[Records from a data source]
══════════════════════════════

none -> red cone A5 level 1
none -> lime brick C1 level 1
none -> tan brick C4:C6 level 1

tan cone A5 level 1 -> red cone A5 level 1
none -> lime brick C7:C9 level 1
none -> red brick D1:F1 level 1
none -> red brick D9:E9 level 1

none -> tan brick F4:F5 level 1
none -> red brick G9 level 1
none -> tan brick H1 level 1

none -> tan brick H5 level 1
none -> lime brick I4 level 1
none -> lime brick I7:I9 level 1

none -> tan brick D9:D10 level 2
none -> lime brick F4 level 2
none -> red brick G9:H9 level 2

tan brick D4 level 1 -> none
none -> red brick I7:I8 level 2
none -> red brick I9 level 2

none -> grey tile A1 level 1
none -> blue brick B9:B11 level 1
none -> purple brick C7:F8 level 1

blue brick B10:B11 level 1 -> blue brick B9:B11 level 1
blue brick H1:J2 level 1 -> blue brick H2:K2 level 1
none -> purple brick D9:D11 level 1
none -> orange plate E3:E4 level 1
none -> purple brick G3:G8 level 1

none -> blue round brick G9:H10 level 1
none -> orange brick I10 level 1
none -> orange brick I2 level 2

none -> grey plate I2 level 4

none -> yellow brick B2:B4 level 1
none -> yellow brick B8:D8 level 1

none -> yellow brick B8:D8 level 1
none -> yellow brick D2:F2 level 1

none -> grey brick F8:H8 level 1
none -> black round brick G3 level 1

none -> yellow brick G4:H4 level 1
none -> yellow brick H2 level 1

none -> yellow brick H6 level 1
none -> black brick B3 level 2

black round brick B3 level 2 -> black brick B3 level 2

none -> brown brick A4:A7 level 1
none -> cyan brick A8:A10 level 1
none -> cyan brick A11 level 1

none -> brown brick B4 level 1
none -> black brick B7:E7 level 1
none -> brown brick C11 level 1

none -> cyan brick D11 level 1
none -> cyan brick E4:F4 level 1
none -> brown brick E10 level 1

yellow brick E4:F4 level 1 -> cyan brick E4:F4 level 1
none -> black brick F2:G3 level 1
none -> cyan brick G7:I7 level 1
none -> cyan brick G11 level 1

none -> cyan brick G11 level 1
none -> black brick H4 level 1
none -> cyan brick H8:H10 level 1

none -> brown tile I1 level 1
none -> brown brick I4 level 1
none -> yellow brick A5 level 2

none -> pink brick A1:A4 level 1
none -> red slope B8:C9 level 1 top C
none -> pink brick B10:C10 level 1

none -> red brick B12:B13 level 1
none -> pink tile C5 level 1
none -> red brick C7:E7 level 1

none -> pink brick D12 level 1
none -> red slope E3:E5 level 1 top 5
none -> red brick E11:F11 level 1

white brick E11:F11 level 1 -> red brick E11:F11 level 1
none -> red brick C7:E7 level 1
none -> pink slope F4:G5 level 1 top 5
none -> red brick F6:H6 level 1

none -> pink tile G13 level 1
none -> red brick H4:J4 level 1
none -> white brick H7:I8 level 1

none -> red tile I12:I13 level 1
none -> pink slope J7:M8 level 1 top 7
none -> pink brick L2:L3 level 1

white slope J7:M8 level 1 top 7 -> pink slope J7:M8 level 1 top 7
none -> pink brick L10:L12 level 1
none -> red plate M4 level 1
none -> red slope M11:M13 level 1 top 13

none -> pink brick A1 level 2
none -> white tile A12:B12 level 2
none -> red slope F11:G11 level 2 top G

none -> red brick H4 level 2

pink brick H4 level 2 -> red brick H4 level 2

══════════════════════════════

== EXERCISE OBJECTIVE ==
Retype only the stretch of lines above starting at the one with "black round brick B3" and stopping at the one with "none -> red brick H4:J4 level 1", exactly as written, with both kept.

== TASK OUTPUT ==
black round brick B3 level 2 -> black brick B3 level 2

none -> brown brick A4:A7 level 1
none -> cyan brick A8:A10 level 1
none -> cyan brick A11 level 1

none -> brown brick B4 level 1
none -> black brick B7:E7 level 1
none -> brown brick C11 level 1

none -> cyan brick D11 level 1
none -> cyan brick E4:F4 level 1
none -> brown brick E10 level 1

yellow brick E4:F4 level 1 -> cyan brick E4:F4 level 1
none -> black brick F2:G3 level 1
none -> cyan brick G7:I7 level 1
none -> cyan brick G11 level 1

none -> cyan brick G11 level 1
none -> black brick H4 level 1
none -> cyan brick H8:H10 level 1

none -> brown tile I1 level 1
none -> brown brick I4 level 1
none -> yellow brick A5 level 2

none -> pink brick A1:A4 level 1
none -> red slope B8:C9 level 1 top C
none -> pink brick B10:C10 level 1

none -> red brick B12:B13 level 1
none -> pink tile C5 level 1
none -> red brick C7:E7 level 1

none -> pink brick D12 level 1
none -> red slope E3:E5 level 1 top 5
none -> red brick E11:F11 level 1

white brick E11:F11 level 1 -> red brick E11:F11 level 1
none -> red brick C7:E7 level 1
none -> pink slope F4:G5 level 1 top 5
none -> red brick F6:H6 level 1

none -> pink tile G13 level 1
none -> red brick H4:J4 level 1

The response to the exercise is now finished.